** Opening DATA FOR PROCESSING block **

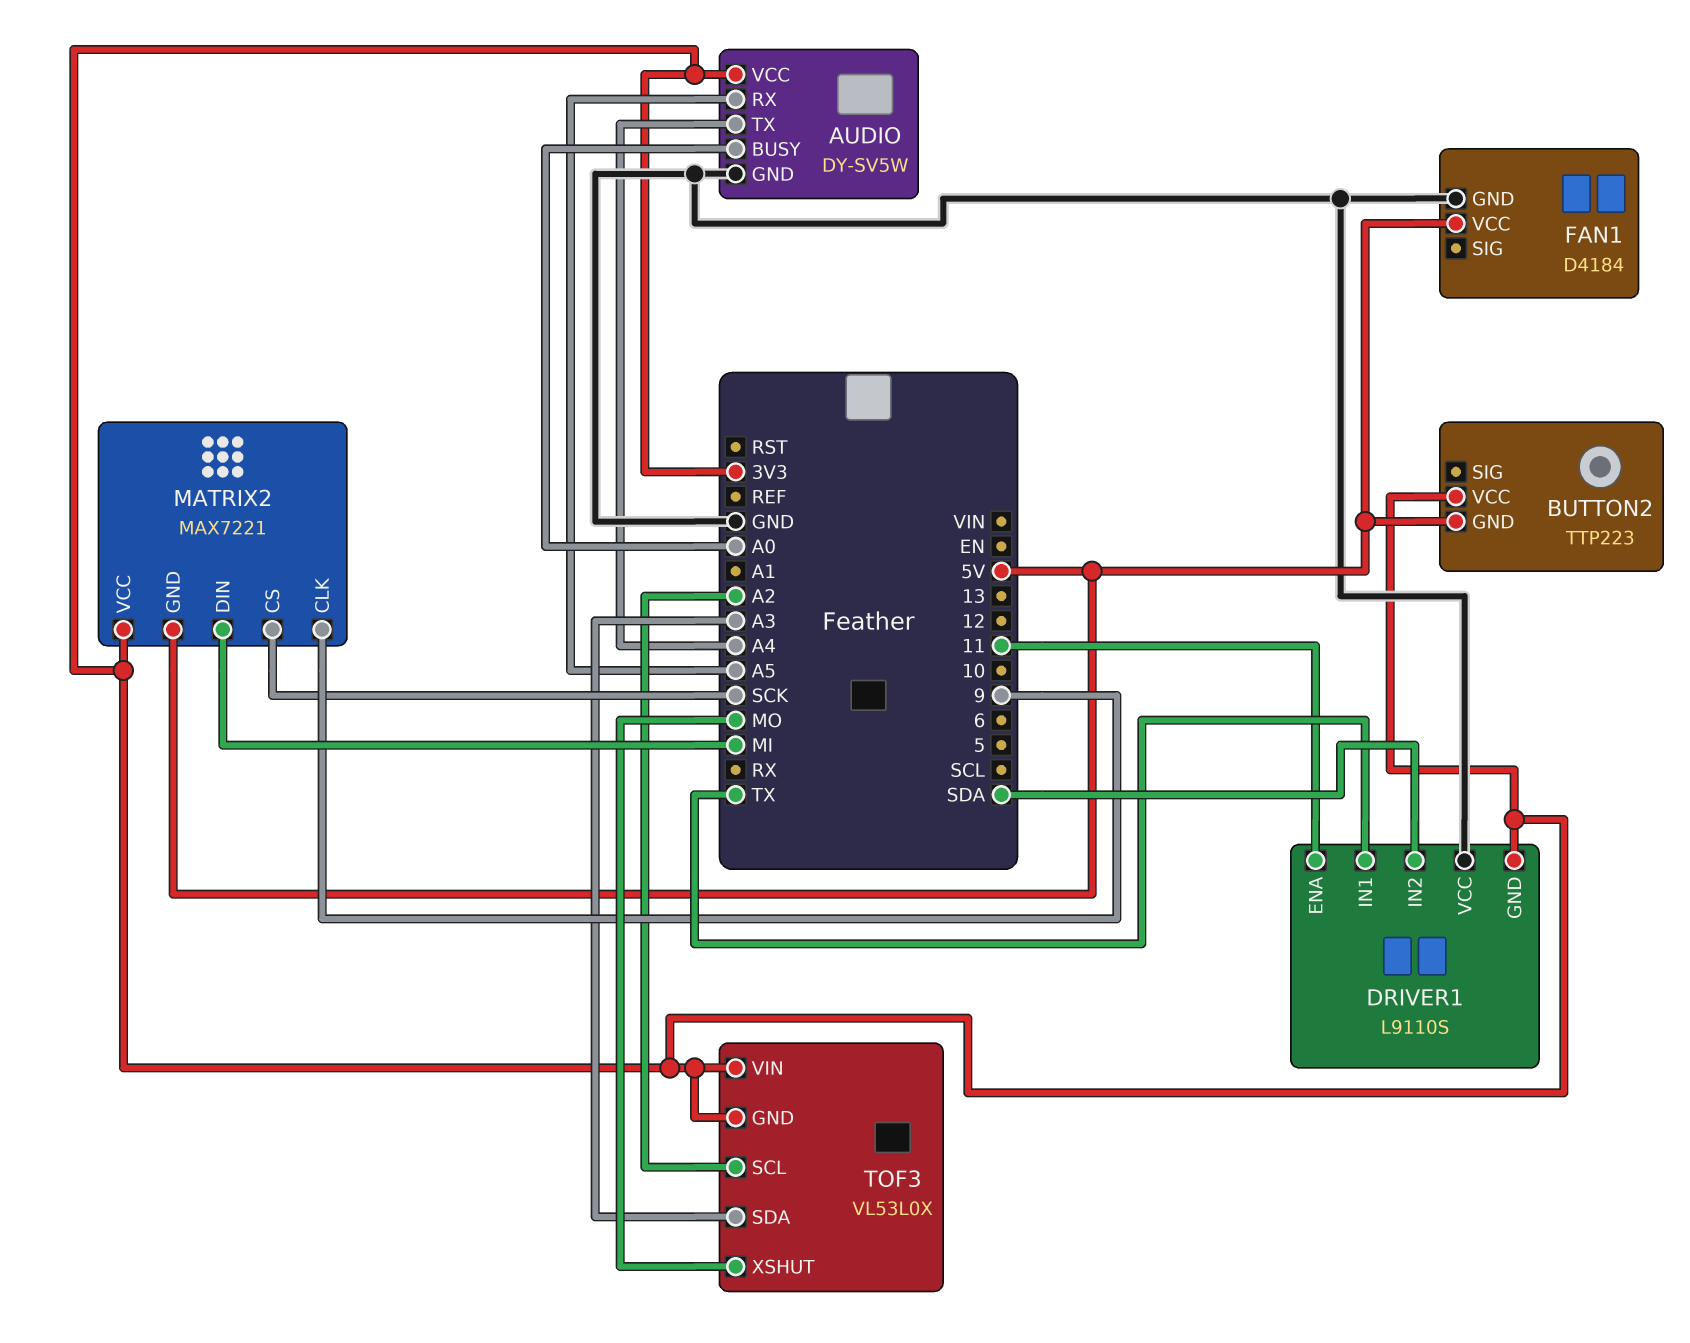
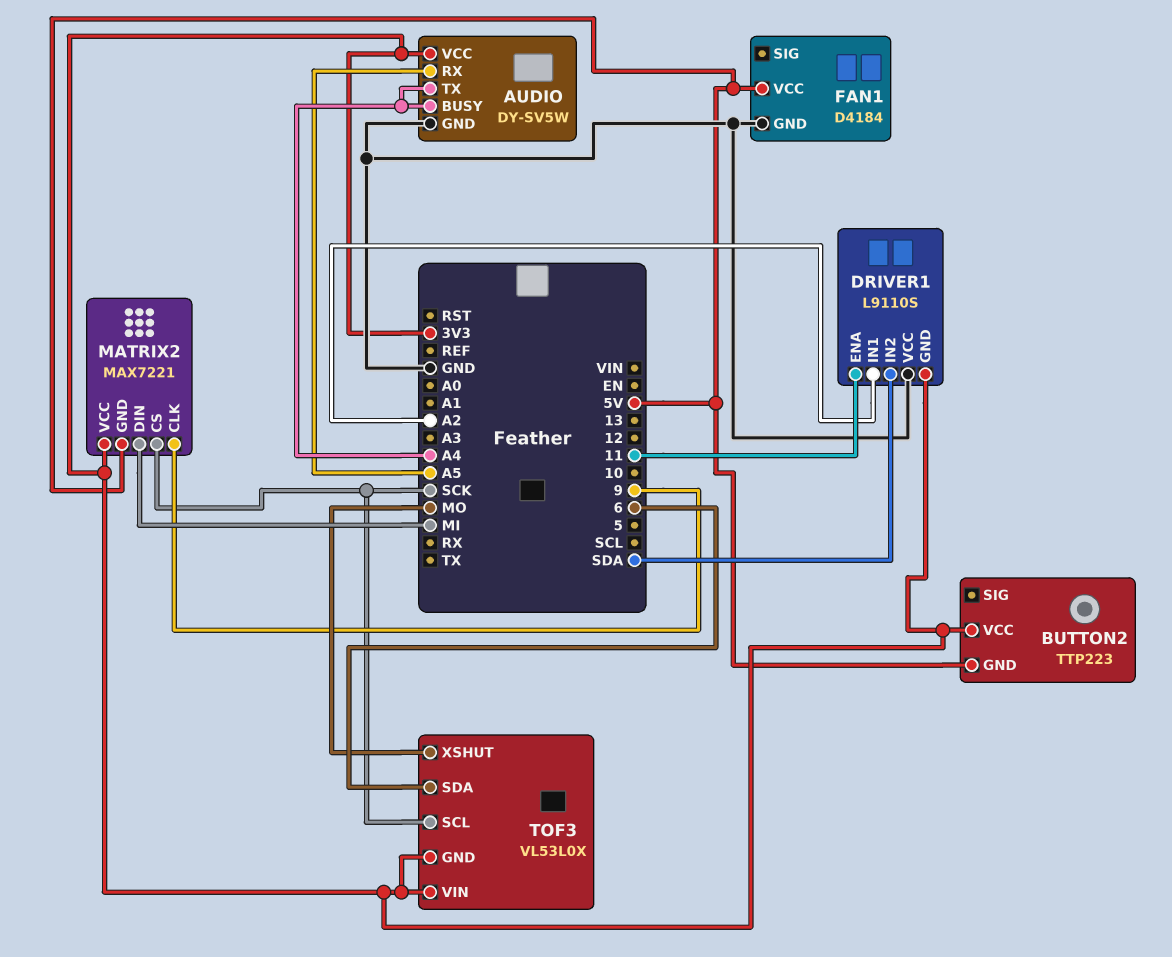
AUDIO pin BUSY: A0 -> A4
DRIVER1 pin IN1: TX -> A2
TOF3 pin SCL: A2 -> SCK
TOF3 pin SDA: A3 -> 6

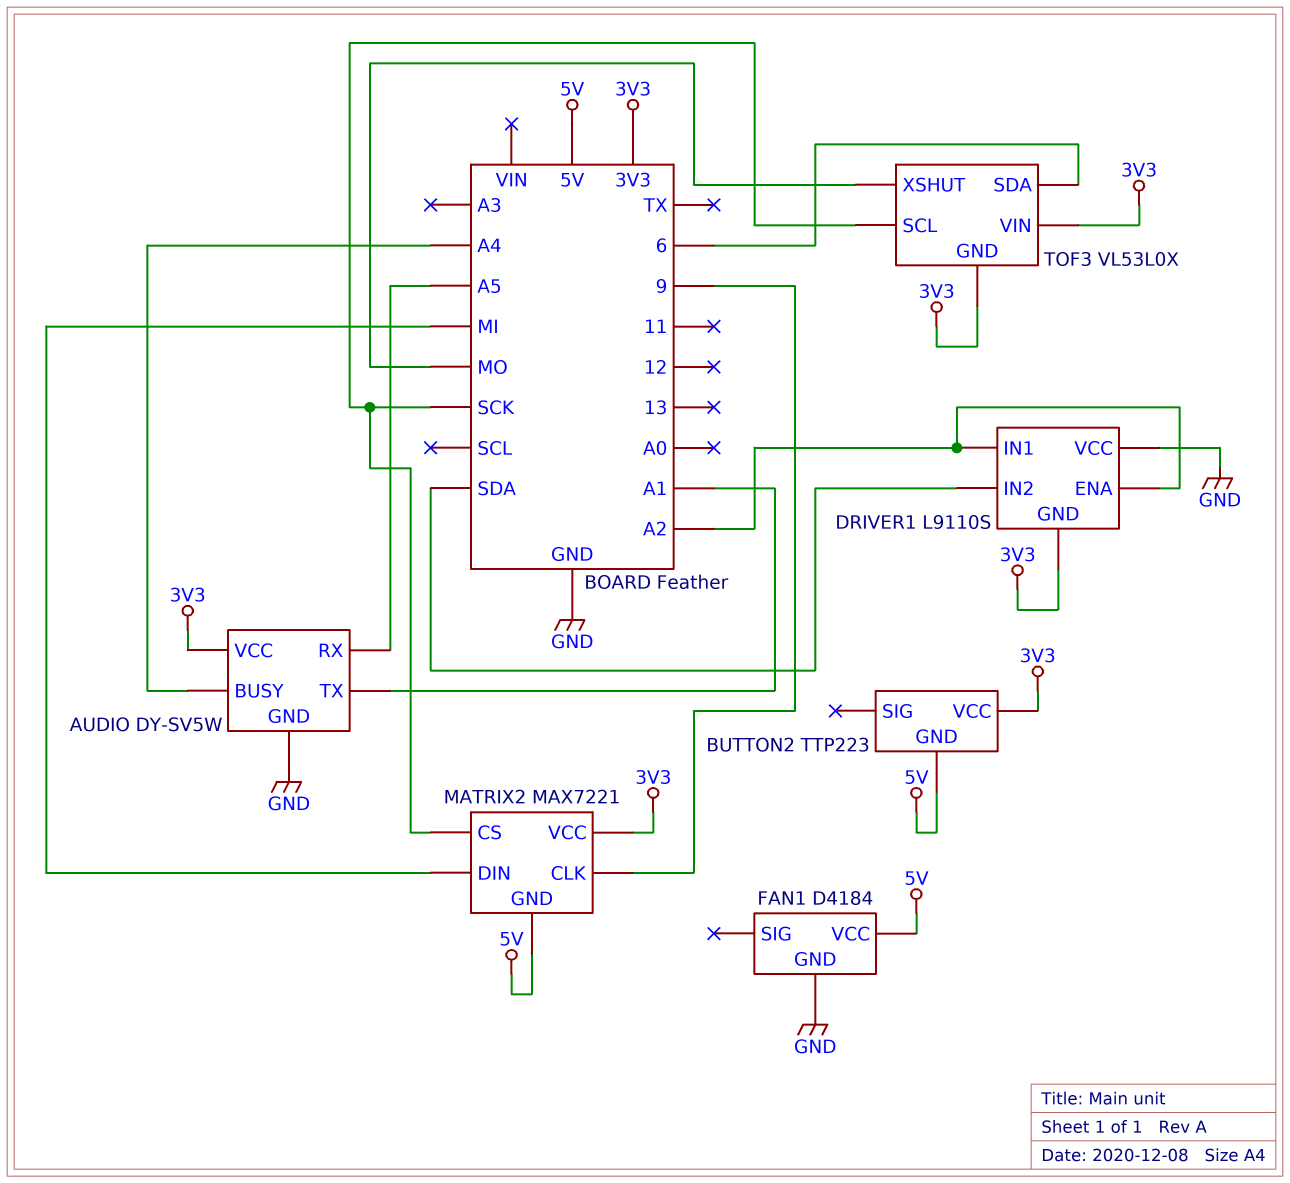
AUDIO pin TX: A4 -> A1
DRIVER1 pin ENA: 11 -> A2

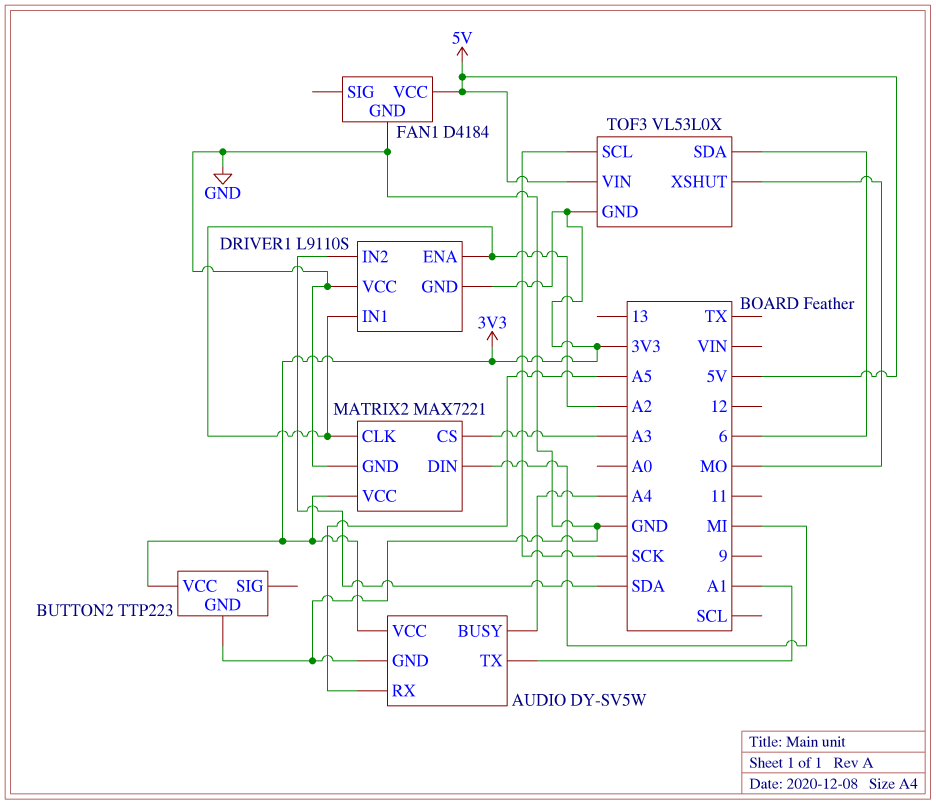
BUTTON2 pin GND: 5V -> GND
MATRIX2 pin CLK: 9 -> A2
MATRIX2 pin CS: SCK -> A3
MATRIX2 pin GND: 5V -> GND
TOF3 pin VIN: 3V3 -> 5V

** Closing DATA FOR PROCESSING block **
** Opening DATA FOR PROCESSING block **

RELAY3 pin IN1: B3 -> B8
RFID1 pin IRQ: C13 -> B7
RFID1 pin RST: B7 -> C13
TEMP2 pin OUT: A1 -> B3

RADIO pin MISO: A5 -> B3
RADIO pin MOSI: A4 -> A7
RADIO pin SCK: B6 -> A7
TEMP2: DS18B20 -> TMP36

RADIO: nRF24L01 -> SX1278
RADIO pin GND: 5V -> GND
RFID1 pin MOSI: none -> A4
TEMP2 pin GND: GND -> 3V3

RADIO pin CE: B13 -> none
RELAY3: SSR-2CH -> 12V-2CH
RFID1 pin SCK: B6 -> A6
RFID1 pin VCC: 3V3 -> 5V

** Closing DATA FOR PROCESSING block **

» TASK DIRECTIONS: Lines to set down from above: the line with "TEMP2 pin OUT: A1 -> B3", the line with "RFID1 pin VCC: 3V3 -> 5V", and every line between, each exactly as written.

» ANSWER BELOW:
TEMP2 pin OUT: A1 -> B3

RADIO pin MISO: A5 -> B3
RADIO pin MOSI: A4 -> A7
RADIO pin SCK: B6 -> A7
TEMP2: DS18B20 -> TMP36

RADIO: nRF24L01 -> SX1278
RADIO pin GND: 5V -> GND
RFID1 pin MOSI: none -> A4
TEMP2 pin GND: GND -> 3V3

RADIO pin CE: B13 -> none
RELAY3: SSR-2CH -> 12V-2CH
RFID1 pin SCK: B6 -> A6
RFID1 pin VCC: 3V3 -> 5V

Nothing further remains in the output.